Exercise inputs START

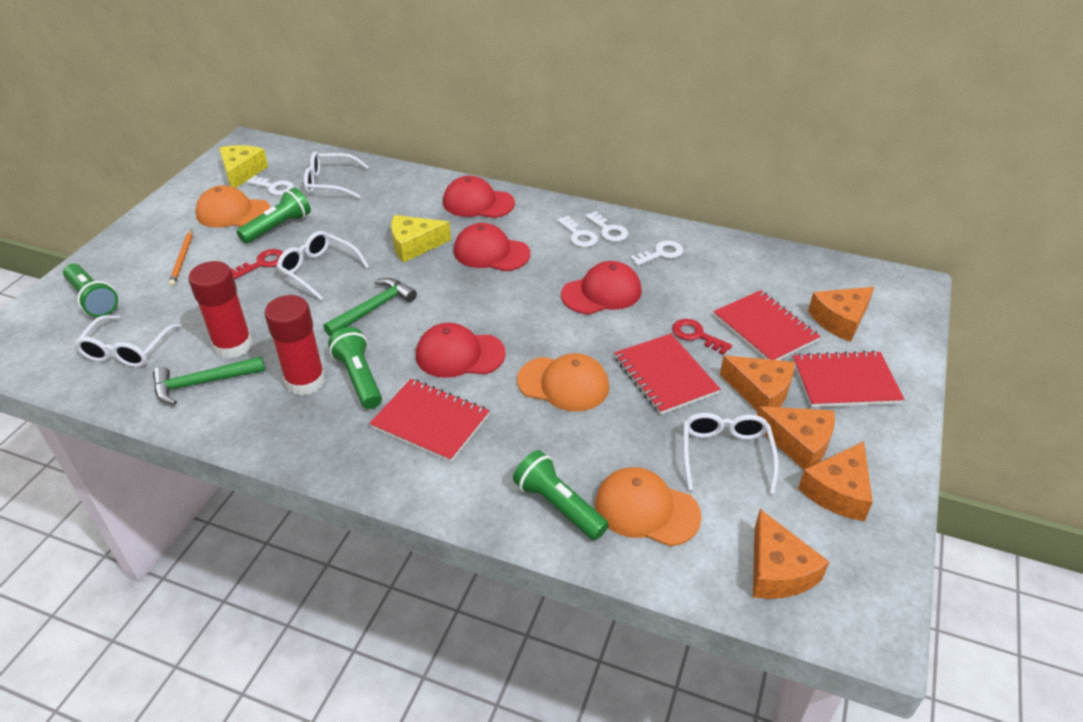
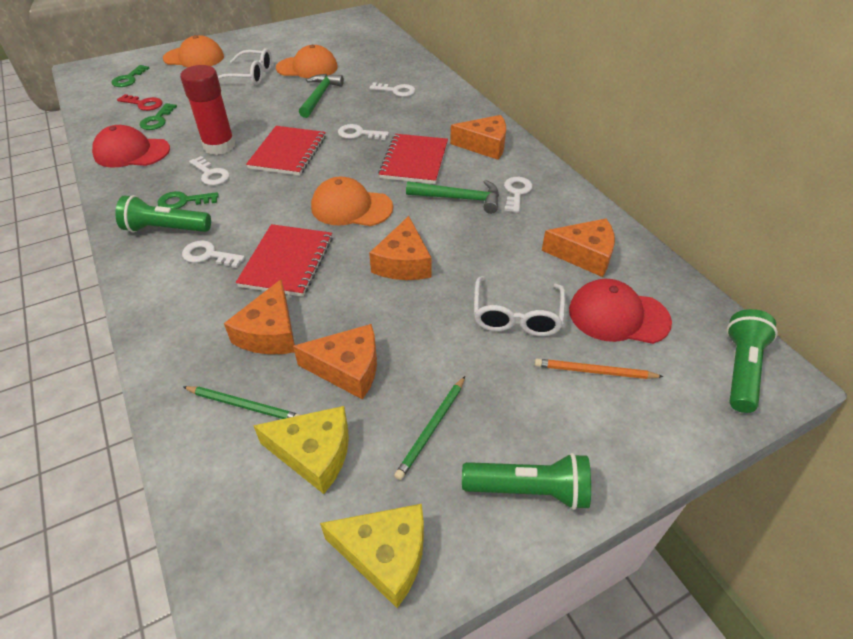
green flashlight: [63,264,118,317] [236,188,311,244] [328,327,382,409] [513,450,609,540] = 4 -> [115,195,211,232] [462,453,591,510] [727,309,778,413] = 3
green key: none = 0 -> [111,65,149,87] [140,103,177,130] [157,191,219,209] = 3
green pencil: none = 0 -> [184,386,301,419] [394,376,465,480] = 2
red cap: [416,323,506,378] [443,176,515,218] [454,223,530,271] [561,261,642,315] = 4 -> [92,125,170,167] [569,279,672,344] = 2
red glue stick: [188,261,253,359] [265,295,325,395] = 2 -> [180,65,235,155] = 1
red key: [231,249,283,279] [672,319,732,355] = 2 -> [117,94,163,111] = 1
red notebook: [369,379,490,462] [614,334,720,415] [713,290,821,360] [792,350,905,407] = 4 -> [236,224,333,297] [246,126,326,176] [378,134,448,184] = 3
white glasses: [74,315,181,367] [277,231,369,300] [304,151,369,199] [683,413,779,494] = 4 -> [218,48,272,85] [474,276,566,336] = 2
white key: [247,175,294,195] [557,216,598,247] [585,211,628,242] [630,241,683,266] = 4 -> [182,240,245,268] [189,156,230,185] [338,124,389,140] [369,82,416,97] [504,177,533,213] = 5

Exercise inputs END

The span to give again runs from the line with "white glasses: [74,315,181,367]" through the last line of the records above; reproduce it exactly and nothing more.

white glasses: [74,315,181,367] [277,231,369,300] [304,151,369,199] [683,413,779,494] = 4 -> [218,48,272,85] [474,276,566,336] = 2
white key: [247,175,294,195] [557,216,598,247] [585,211,628,242] [630,241,683,266] = 4 -> [182,240,245,268] [189,156,230,185] [338,124,389,140] [369,82,416,97] [504,177,533,213] = 5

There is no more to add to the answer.